**TASK OBJECTIVE:** Copy verbatim the block of lines in the entries below whose first line contains "(147, 609) = (482, 504): yellow" and whose last line contains "(275, 310) = (171, 304): orange". Leave out all other lines.

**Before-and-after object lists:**
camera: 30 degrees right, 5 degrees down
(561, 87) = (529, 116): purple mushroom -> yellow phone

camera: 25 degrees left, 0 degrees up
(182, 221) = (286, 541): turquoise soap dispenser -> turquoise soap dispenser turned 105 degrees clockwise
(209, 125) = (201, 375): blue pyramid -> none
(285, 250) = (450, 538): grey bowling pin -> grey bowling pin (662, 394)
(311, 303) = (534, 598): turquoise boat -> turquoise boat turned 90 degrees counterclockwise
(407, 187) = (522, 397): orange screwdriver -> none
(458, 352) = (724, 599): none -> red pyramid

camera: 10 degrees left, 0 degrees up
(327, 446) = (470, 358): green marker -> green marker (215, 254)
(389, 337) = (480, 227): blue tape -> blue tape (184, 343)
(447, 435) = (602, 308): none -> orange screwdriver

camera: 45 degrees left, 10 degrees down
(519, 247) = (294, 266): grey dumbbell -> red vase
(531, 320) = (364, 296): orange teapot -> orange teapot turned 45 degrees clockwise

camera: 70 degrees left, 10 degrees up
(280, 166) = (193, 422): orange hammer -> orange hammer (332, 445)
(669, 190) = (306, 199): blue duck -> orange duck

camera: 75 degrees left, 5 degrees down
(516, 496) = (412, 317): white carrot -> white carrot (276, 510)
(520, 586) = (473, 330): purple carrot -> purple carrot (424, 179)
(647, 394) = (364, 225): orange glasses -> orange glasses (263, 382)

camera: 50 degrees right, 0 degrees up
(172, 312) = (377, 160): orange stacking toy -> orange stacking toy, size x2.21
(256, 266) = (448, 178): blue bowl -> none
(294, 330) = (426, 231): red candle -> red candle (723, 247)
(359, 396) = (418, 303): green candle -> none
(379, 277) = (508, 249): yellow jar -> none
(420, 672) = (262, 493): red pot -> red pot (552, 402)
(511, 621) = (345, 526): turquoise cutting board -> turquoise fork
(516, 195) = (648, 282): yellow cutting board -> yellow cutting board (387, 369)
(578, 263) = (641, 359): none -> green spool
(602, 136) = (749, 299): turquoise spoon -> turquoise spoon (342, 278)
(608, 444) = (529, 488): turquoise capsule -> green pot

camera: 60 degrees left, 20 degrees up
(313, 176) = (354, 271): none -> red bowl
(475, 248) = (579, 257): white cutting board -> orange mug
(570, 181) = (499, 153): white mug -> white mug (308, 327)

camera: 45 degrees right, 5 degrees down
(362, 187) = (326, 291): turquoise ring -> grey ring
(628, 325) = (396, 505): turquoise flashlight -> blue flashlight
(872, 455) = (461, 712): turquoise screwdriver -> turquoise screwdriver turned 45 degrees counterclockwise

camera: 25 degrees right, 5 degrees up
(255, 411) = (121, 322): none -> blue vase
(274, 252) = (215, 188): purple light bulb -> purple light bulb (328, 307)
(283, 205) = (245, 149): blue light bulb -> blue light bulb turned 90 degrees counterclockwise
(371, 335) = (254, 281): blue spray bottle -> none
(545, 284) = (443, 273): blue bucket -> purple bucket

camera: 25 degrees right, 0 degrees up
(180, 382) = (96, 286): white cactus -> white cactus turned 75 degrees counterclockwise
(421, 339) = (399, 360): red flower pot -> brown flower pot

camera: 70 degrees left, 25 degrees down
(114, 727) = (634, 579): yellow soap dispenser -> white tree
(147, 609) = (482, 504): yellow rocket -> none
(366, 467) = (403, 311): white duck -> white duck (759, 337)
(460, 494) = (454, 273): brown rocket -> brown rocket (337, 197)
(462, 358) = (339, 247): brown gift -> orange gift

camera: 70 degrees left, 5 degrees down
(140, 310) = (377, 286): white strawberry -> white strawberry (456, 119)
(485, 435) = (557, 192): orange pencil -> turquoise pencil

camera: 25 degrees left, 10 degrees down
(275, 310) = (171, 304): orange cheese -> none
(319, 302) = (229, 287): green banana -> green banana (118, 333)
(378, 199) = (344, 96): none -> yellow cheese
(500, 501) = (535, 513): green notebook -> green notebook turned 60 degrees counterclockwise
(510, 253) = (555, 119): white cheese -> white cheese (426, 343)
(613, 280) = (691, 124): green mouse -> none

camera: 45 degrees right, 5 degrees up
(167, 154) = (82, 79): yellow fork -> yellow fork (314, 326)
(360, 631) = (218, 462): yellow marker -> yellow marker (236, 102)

**RESPONSE TO THE TASK:**
(147, 609) = (482, 504): yellow rocket -> none
(366, 467) = (403, 311): white duck -> white duck (759, 337)
(460, 494) = (454, 273): brown rocket -> brown rocket (337, 197)
(462, 358) = (339, 247): brown gift -> orange gift

camera: 70 degrees left, 5 degrees down
(140, 310) = (377, 286): white strawberry -> white strawberry (456, 119)
(485, 435) = (557, 192): orange pencil -> turquoise pencil

camera: 25 degrees left, 10 degrees down
(275, 310) = (171, 304): orange cheese -> none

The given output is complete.